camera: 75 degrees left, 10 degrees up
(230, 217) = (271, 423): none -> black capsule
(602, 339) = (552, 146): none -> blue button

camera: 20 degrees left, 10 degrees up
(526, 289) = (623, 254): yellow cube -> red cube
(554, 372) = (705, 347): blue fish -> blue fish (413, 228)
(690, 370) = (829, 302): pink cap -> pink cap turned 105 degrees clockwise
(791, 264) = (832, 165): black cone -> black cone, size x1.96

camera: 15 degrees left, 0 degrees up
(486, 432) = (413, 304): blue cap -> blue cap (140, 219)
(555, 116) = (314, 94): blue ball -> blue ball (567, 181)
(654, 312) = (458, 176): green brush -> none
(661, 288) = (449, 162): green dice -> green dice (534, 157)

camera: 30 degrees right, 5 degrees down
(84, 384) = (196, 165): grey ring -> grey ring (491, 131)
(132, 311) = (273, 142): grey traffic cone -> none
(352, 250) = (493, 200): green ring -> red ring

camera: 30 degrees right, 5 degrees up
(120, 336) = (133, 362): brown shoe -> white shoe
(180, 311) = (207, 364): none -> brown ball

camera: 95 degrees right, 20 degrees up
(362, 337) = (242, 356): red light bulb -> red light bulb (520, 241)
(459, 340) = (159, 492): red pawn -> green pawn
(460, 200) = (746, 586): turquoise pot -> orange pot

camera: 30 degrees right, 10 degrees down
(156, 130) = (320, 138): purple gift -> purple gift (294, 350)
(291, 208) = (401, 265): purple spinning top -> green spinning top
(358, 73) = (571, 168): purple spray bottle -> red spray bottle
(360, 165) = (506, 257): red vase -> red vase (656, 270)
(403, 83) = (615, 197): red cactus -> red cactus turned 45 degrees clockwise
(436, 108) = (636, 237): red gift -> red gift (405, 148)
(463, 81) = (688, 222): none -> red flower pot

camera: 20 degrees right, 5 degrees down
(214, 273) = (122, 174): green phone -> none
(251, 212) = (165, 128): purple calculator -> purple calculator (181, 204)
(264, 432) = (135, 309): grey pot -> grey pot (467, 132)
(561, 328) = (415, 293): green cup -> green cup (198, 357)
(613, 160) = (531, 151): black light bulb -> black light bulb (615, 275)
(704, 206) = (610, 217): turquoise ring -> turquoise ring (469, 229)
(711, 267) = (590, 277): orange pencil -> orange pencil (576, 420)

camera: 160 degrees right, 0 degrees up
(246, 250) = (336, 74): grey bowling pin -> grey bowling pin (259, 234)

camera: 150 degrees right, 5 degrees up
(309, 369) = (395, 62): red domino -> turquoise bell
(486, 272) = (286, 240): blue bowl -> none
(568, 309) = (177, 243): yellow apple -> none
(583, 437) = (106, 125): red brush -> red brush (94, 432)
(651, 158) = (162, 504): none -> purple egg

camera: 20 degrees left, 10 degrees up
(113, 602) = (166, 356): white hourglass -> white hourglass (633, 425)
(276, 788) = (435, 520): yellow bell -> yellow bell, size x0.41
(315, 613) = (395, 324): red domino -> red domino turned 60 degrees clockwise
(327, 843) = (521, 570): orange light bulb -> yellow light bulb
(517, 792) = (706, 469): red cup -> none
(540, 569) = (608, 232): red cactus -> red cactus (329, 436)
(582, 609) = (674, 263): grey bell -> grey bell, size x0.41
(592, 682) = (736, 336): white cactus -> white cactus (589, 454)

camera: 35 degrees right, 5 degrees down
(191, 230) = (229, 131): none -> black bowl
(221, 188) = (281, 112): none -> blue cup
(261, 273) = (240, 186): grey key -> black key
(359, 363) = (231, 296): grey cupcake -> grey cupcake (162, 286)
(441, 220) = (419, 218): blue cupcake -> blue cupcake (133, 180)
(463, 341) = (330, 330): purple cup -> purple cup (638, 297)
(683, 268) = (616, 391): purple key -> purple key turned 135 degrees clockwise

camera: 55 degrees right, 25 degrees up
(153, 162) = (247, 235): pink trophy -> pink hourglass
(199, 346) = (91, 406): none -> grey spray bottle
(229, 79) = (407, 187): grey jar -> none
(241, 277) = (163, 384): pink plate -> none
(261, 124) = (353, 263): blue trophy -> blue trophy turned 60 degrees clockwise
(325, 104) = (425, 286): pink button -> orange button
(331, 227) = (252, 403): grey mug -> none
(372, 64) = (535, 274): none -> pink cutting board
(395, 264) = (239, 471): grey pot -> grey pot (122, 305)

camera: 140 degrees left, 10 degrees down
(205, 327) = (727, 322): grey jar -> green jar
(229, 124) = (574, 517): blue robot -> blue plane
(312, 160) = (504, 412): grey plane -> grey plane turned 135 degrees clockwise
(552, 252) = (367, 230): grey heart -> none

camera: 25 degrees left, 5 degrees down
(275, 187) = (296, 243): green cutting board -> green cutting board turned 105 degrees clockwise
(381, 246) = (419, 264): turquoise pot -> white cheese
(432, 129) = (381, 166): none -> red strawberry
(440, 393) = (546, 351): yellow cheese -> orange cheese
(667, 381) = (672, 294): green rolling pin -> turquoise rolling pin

══════

- _ACTIVITY_: Every line in the listing that holds the string "white" should be copied out.

- _WRITTEN REPLY_:
(120, 336) = (133, 362): brown shoe -> white shoe
(113, 602) = (166, 356): white hourglass -> white hourglass (633, 425)
(592, 682) = (736, 336): white cactus -> white cactus (589, 454)
(381, 246) = (419, 264): turquoise pot -> white cheese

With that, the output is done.